▶ _SUPPLIED INFORMATION_

* * * * * * * * *

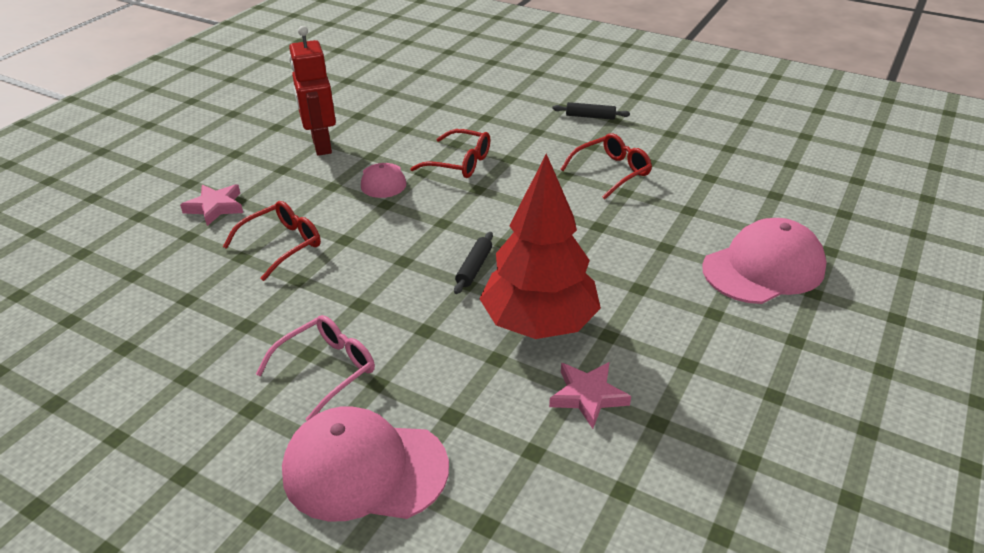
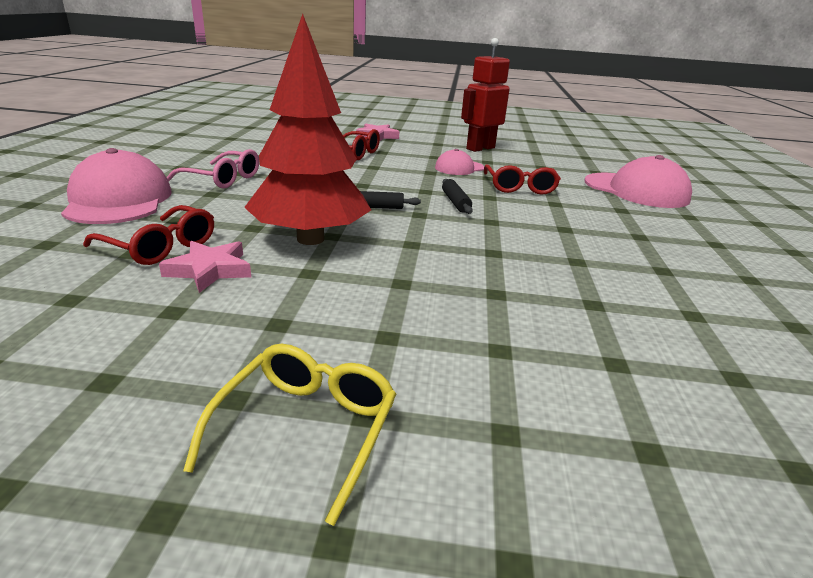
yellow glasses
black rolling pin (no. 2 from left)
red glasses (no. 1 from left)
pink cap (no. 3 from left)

* * * * * * * * *

Check every line of the data above for the string "from", and copy those that have it.

black rolling pin (no. 2 from left)
red glasses (no. 1 from left)
pink cap (no. 3 from left)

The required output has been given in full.